> [DIRECTIONS]:
In the material below, find the line containing "C4: 2.2nF (GND, W13) -> 330pF (GND, W13)" and the line containing "T1: NMOS SI2302", then reproduce exactly both of them and every line between, and nothing else.

> [SUPPLIED RECORDS]:
□ □ □ □ □ □ □

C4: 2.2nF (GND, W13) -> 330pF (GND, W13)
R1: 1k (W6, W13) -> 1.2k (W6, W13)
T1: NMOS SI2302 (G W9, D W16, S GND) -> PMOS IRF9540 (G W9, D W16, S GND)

□ □ □ □ □ □ □

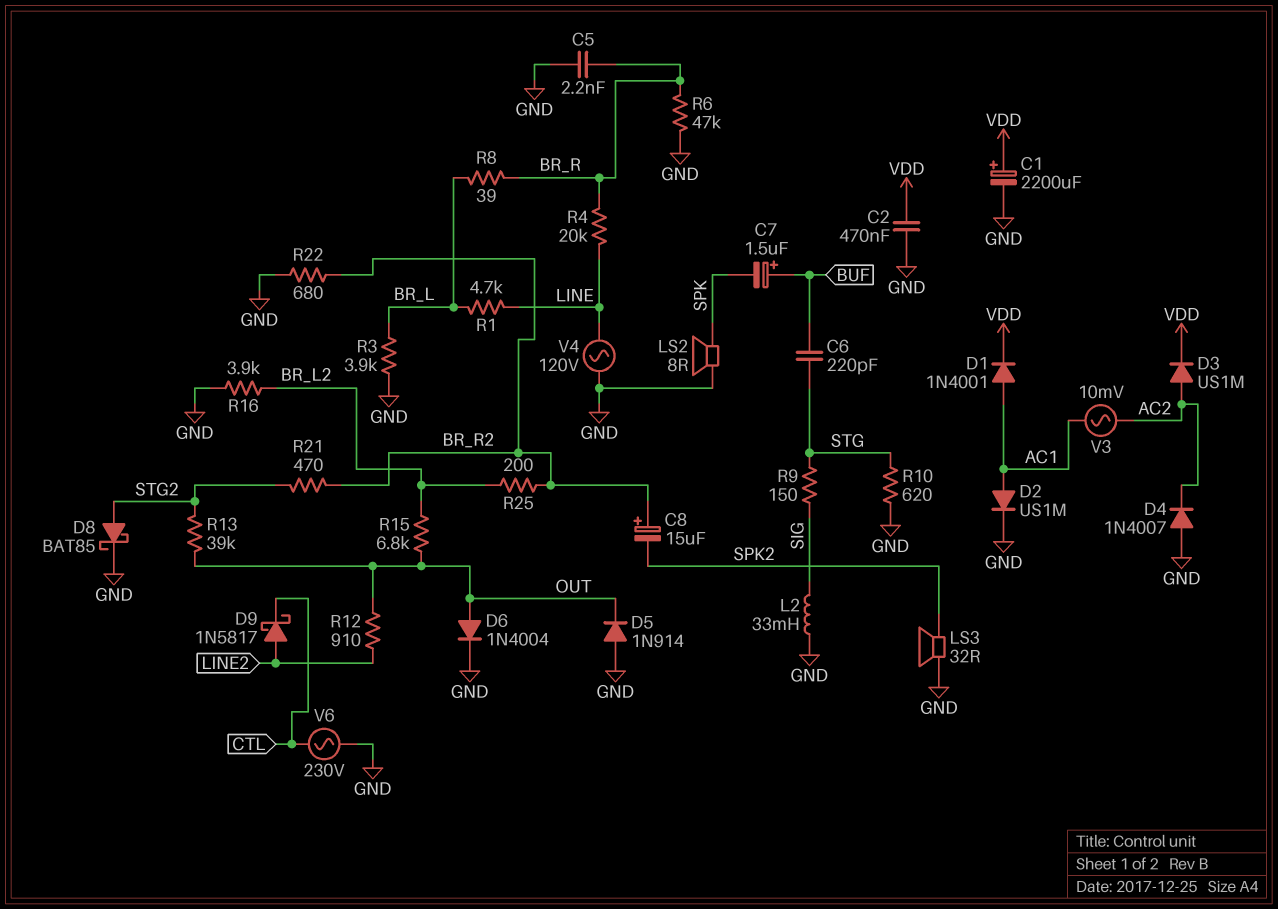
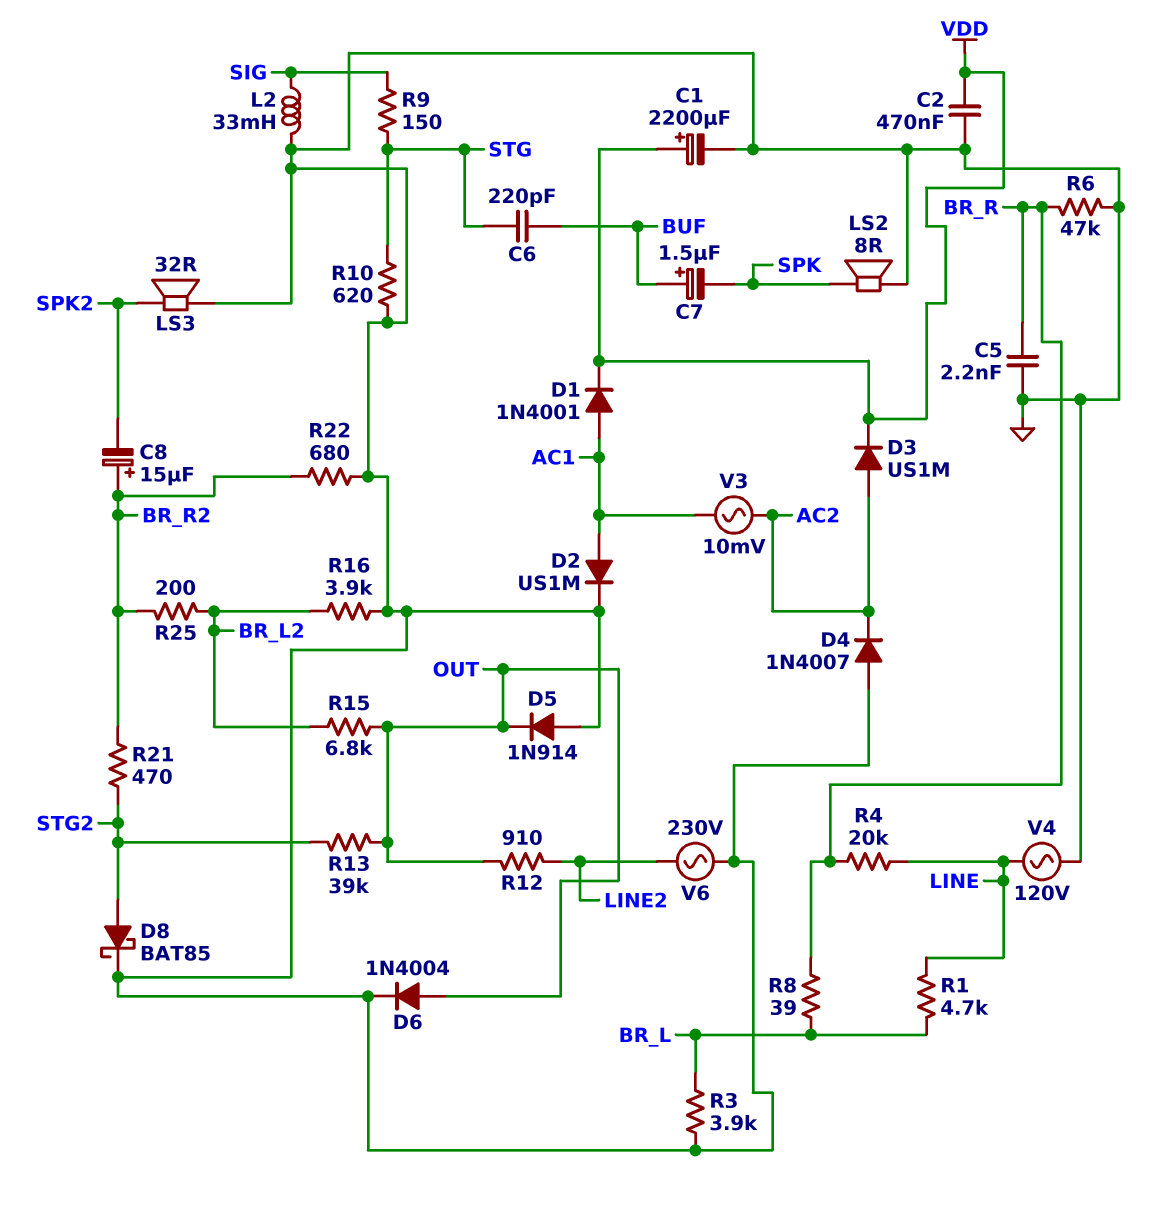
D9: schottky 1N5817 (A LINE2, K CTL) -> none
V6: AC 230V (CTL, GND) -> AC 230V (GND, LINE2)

□ □ □ □ □ □ □

> [RESPONSE BELOW]:
C4: 2.2nF (GND, W13) -> 330pF (GND, W13)
R1: 1k (W6, W13) -> 1.2k (W6, W13)
T1: NMOS SI2302 (G W9, D W16, S GND) -> PMOS IRF9540 (G W9, D W16, S GND)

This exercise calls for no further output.